GOAL OF THE EXERCISE>
Reproduce, exactly and in full, the records that follow, minus any pictures.

-------

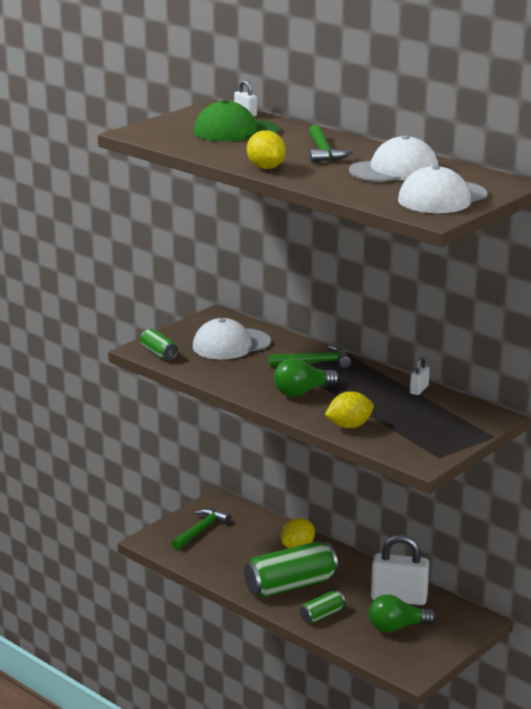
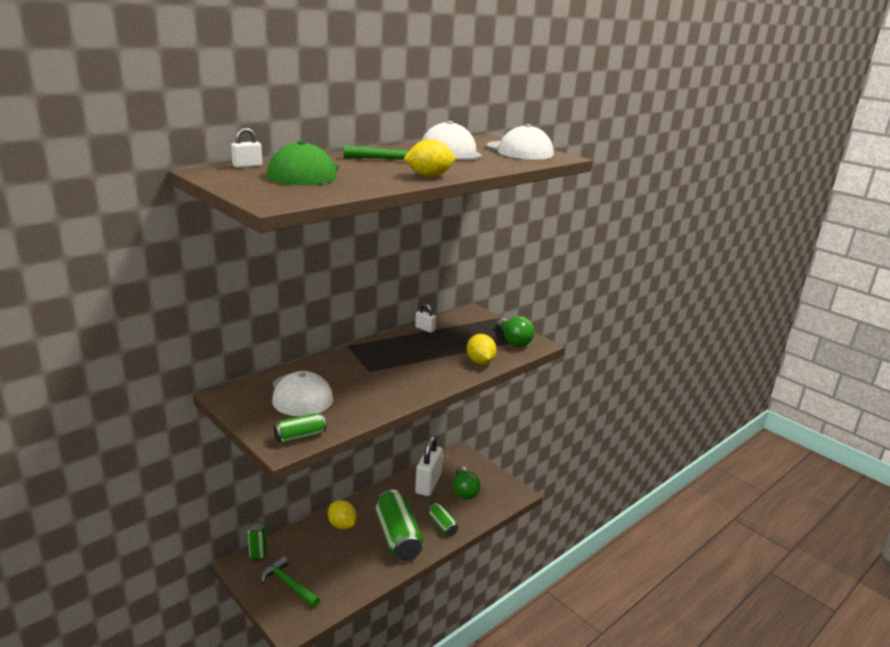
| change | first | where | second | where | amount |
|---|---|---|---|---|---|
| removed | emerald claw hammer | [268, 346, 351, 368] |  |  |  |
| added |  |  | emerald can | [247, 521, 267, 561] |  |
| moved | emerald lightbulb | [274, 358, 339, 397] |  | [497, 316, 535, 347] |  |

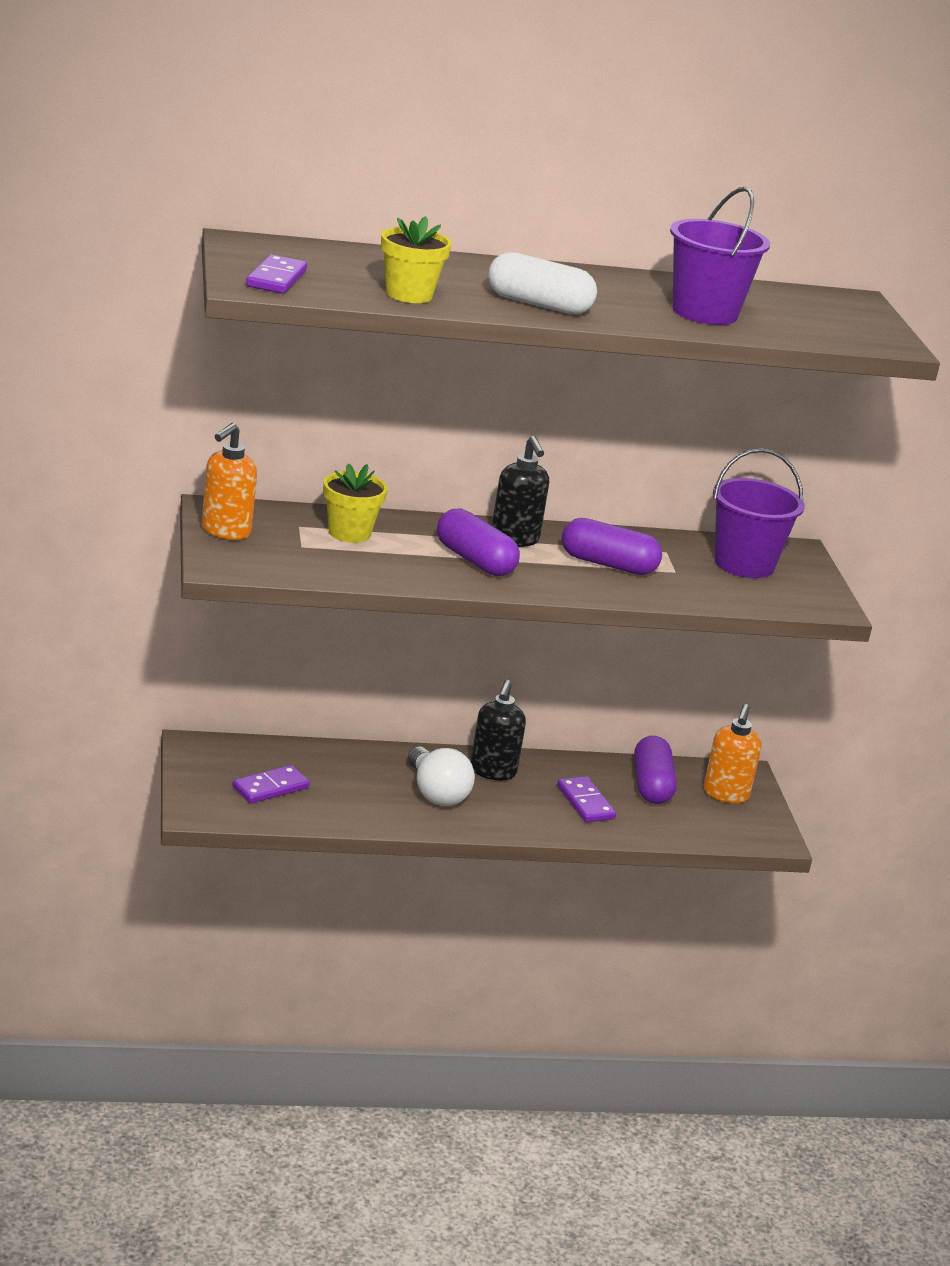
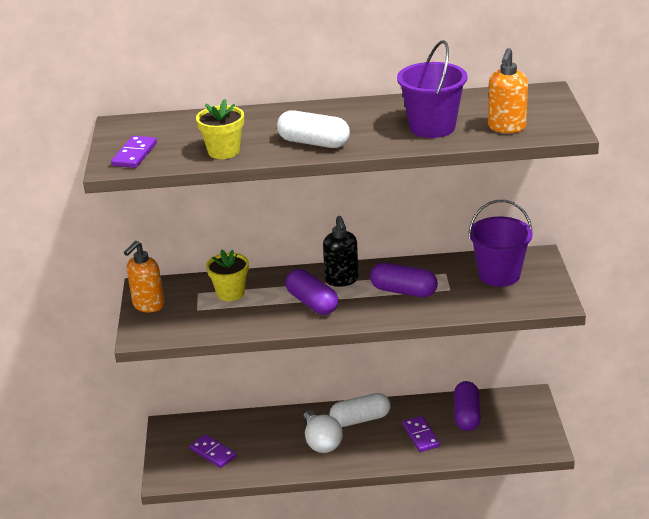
| change | first | where | second | where | amount |
|---|---|---|---|---|---|
| moved | orange soap dispenser | [704, 704, 761, 803] |  | [488, 48, 528, 133] |  |
| replaced | jet-black soap dispenser | [470, 680, 526, 780] | pure white pill shape | [329, 393, 391, 427] |  |
| turned | royal purple domino | [232, 765, 310, 804] |  | [190, 434, 237, 468] | 75 degrees clockwise |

-------

TASK SOLUTION>
| change | first | where | second | where | amount |
|---|---|---|---|---|---|
| removed | emerald claw hammer | [268, 346, 351, 368] |  |  |  |
| added |  |  | emerald can | [247, 521, 267, 561] |  |
| moved | emerald lightbulb | [274, 358, 339, 397] |  | [497, 316, 535, 347] |  |

| change | first | where | second | where | amount |
|---|---|---|---|---|---|
| moved | orange soap dispenser | [704, 704, 761, 803] |  | [488, 48, 528, 133] |  |
| replaced | jet-black soap dispenser | [470, 680, 526, 780] | pure white pill shape | [329, 393, 391, 427] |  |
| turned | royal purple domino | [232, 765, 310, 804] |  | [190, 434, 237, 468] | 75 degrees clockwise |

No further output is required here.